* Source material

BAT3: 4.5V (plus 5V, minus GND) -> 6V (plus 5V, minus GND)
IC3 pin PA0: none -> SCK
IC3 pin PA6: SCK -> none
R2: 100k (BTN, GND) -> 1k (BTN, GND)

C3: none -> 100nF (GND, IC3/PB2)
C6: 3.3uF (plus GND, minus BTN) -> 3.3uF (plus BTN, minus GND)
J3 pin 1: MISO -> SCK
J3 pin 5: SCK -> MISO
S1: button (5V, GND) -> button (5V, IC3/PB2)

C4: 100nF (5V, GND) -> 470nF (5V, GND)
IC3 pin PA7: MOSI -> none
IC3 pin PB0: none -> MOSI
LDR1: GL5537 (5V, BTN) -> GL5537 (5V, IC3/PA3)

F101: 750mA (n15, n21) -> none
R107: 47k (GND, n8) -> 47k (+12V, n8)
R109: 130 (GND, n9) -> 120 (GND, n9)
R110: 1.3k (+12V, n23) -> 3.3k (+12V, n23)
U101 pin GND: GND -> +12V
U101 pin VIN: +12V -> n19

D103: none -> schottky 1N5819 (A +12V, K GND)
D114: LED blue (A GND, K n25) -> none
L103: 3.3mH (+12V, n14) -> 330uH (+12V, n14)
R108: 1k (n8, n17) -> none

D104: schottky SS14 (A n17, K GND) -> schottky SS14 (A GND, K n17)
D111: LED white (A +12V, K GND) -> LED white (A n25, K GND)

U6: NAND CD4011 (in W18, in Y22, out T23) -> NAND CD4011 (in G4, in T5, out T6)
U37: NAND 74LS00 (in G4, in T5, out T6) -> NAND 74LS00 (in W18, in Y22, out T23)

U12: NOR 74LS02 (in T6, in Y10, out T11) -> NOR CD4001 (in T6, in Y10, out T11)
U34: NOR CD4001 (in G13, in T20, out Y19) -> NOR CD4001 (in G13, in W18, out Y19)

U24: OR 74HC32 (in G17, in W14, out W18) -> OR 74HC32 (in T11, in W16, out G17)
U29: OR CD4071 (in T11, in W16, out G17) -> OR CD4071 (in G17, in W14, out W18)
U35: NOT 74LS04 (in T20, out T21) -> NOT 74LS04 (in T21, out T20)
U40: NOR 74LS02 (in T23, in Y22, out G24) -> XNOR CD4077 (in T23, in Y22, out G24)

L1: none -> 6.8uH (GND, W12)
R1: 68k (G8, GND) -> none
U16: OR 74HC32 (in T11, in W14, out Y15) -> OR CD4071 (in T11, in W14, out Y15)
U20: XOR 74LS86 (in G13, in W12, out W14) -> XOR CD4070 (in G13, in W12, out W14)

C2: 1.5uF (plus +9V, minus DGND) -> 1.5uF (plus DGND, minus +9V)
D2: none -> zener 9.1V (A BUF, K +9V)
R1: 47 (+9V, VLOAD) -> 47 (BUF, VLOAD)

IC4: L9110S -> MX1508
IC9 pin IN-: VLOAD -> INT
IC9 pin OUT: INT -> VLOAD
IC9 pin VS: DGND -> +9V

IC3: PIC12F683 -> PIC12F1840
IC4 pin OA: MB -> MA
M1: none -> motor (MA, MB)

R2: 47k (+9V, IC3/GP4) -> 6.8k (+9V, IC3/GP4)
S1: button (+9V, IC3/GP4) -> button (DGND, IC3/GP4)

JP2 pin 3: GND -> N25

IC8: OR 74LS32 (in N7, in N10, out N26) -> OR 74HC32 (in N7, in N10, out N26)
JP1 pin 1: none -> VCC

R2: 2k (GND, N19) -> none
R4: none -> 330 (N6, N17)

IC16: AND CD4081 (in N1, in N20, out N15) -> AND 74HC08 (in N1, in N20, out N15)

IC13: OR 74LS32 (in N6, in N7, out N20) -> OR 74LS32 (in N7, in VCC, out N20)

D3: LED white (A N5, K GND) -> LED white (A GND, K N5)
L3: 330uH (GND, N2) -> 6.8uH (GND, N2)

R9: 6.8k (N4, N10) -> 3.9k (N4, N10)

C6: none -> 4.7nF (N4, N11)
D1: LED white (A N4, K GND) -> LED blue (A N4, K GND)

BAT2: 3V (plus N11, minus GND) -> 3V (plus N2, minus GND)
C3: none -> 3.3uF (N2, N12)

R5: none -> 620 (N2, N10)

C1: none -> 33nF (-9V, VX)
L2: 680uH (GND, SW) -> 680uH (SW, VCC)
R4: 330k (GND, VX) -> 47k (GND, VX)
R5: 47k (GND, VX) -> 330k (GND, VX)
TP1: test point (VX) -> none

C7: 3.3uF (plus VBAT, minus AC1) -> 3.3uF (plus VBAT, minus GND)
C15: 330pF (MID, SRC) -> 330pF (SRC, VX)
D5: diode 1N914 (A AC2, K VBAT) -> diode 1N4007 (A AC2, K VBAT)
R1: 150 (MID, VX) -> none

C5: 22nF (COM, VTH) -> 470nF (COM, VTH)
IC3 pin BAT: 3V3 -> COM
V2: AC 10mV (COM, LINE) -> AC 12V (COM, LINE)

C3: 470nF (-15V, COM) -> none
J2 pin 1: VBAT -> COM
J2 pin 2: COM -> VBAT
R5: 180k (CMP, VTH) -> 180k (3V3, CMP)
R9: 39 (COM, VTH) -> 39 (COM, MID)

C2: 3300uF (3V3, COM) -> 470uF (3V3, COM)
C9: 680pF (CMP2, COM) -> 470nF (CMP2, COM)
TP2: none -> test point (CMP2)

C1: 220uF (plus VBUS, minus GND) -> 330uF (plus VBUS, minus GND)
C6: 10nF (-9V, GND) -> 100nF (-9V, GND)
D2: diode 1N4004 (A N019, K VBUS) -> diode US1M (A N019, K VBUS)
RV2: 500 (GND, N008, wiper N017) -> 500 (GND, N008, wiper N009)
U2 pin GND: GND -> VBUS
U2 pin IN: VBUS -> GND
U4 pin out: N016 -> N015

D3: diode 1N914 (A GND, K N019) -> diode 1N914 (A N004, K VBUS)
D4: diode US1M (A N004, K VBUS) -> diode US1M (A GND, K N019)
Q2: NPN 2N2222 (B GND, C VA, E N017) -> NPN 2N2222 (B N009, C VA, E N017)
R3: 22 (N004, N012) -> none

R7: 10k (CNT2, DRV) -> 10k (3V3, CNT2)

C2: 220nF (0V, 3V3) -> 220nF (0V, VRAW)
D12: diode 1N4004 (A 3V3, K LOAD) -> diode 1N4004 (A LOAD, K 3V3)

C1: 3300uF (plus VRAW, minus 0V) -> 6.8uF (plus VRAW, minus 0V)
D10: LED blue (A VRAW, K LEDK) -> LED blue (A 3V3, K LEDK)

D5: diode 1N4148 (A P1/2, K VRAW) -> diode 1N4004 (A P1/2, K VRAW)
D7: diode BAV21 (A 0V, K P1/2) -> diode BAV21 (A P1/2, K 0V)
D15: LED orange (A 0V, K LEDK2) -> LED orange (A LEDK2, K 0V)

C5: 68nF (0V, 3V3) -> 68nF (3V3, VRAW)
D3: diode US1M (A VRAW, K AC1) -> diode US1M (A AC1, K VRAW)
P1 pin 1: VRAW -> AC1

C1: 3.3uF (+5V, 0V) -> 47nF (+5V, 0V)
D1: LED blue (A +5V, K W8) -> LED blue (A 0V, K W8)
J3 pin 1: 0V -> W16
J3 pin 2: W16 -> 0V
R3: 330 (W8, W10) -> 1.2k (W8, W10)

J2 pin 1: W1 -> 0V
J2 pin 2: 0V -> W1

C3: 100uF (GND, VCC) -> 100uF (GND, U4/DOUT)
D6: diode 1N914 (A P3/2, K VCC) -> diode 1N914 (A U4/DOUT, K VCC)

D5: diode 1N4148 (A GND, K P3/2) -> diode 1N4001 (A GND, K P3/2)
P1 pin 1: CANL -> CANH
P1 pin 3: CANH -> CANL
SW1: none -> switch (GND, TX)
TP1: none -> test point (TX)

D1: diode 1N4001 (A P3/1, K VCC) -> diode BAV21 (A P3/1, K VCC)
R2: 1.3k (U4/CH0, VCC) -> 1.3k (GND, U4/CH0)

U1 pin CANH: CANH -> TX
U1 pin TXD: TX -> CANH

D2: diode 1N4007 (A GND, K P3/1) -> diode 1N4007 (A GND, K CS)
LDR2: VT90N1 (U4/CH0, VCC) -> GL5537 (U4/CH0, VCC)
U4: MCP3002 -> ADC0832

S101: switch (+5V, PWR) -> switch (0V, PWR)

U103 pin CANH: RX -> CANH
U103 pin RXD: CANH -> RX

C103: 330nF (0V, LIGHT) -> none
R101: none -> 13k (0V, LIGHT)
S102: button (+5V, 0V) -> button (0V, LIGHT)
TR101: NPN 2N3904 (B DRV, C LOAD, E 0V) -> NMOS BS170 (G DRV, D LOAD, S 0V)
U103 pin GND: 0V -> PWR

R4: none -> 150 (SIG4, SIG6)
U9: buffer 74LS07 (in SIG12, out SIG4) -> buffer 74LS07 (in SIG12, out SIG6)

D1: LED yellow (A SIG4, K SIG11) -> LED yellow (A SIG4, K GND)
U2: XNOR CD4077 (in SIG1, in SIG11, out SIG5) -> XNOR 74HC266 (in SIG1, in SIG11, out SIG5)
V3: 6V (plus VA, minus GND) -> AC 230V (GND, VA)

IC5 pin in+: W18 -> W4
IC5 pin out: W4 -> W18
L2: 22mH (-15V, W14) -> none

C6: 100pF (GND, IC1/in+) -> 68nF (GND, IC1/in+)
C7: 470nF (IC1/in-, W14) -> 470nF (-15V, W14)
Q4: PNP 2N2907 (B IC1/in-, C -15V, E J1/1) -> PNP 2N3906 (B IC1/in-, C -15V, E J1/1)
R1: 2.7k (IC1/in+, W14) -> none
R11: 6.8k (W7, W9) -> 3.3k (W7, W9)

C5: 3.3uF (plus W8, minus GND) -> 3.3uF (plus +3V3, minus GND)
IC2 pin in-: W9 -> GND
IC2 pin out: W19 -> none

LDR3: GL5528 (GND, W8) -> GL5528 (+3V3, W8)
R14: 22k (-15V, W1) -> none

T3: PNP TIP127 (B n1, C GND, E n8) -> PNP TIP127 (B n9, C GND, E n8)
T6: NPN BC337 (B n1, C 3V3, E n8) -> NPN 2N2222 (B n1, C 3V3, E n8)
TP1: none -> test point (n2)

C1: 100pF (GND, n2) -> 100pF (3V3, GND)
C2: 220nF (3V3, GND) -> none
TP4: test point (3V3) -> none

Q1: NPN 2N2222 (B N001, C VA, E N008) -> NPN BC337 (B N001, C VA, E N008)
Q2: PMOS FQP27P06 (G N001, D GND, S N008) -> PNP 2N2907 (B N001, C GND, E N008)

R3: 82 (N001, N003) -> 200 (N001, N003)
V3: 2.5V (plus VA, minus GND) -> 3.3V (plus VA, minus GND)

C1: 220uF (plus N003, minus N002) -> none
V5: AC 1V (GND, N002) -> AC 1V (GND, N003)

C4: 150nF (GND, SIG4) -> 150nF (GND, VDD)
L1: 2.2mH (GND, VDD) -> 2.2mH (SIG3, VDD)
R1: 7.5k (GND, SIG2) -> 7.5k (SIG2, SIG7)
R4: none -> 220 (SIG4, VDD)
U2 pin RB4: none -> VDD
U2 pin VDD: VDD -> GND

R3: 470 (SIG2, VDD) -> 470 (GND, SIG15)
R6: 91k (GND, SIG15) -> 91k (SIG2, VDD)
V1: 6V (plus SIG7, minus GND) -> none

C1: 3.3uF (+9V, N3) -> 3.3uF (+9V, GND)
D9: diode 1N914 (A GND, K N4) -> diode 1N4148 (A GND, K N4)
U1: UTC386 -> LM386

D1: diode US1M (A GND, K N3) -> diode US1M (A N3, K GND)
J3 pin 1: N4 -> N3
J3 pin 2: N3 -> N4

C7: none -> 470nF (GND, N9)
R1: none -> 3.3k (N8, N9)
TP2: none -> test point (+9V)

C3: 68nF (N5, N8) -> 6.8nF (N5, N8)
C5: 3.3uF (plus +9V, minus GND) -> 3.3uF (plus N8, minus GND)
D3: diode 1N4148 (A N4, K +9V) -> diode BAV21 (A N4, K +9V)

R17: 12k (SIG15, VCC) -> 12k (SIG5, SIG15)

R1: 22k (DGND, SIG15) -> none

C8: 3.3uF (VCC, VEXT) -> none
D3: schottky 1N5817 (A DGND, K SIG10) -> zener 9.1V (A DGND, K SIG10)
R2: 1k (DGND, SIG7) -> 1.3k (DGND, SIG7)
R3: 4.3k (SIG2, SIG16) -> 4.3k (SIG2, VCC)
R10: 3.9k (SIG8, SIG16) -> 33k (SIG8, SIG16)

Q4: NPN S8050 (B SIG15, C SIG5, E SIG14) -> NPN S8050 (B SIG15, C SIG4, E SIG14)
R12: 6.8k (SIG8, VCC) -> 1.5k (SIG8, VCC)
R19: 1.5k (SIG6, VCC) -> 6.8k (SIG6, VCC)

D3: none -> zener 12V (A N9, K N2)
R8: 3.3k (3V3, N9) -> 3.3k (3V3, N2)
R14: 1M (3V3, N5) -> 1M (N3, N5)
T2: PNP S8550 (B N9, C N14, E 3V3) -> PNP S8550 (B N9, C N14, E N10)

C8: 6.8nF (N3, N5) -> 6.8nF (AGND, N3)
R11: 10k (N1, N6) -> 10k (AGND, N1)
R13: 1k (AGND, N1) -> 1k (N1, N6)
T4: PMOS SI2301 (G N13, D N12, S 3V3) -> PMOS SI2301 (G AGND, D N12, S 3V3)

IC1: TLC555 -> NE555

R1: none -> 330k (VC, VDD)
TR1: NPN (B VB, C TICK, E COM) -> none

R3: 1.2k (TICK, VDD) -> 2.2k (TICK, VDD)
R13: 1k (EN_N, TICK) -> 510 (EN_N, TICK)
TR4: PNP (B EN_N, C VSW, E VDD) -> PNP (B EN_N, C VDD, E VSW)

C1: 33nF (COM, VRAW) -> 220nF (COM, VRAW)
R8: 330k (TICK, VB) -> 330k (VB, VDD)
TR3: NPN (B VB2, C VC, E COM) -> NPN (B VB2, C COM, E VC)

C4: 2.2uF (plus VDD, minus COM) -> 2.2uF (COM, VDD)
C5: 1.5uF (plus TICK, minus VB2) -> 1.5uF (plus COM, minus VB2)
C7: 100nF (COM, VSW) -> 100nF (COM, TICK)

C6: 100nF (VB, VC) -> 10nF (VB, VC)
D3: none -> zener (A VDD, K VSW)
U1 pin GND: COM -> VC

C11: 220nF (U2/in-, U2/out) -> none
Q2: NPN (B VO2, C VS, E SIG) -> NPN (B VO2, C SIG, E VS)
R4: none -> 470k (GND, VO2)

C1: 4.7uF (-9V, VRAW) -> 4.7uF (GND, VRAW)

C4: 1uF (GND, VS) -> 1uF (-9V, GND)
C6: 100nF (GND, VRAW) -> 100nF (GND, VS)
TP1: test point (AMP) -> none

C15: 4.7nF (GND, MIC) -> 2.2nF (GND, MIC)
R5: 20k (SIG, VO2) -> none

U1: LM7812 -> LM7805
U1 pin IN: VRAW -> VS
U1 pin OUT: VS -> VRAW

* Work order
Take the lines above from the one containing "BAT2: 3V (plus" to the one containing "D4: diode US1M" and retype them exactly, both ends included, with nothing added.

* Finished exercise
BAT2: 3V (plus N11, minus GND) -> 3V (plus N2, minus GND)
C3: none -> 3.3uF (N2, N12)

R5: none -> 620 (N2, N10)

C1: none -> 33nF (-9V, VX)
L2: 680uH (GND, SW) -> 680uH (SW, VCC)
R4: 330k (GND, VX) -> 47k (GND, VX)
R5: 47k (GND, VX) -> 330k (GND, VX)
TP1: test point (VX) -> none

C7: 3.3uF (plus VBAT, minus AC1) -> 3.3uF (plus VBAT, minus GND)
C15: 330pF (MID, SRC) -> 330pF (SRC, VX)
D5: diode 1N914 (A AC2, K VBAT) -> diode 1N4007 (A AC2, K VBAT)
R1: 150 (MID, VX) -> none

C5: 22nF (COM, VTH) -> 470nF (COM, VTH)
IC3 pin BAT: 3V3 -> COM
V2: AC 10mV (COM, LINE) -> AC 12V (COM, LINE)

C3: 470nF (-15V, COM) -> none
J2 pin 1: VBAT -> COM
J2 pin 2: COM -> VBAT
R5: 180k (CMP, VTH) -> 180k (3V3, CMP)
R9: 39 (COM, VTH) -> 39 (COM, MID)

C2: 3300uF (3V3, COM) -> 470uF (3V3, COM)
C9: 680pF (CMP2, COM) -> 470nF (CMP2, COM)
TP2: none -> test point (CMP2)

C1: 220uF (plus VBUS, minus GND) -> 330uF (plus VBUS, minus GND)
C6: 10nF (-9V, GND) -> 100nF (-9V, GND)
D2: diode 1N4004 (A N019, K VBUS) -> diode US1M (A N019, K VBUS)
RV2: 500 (GND, N008, wiper N017) -> 500 (GND, N008, wiper N009)
U2 pin GND: GND -> VBUS
U2 pin IN: VBUS -> GND
U4 pin out: N016 -> N015

D3: diode 1N914 (A GND, K N019) -> diode 1N914 (A N004, K VBUS)
D4: diode US1M (A N004, K VBUS) -> diode US1M (A GND, K N019)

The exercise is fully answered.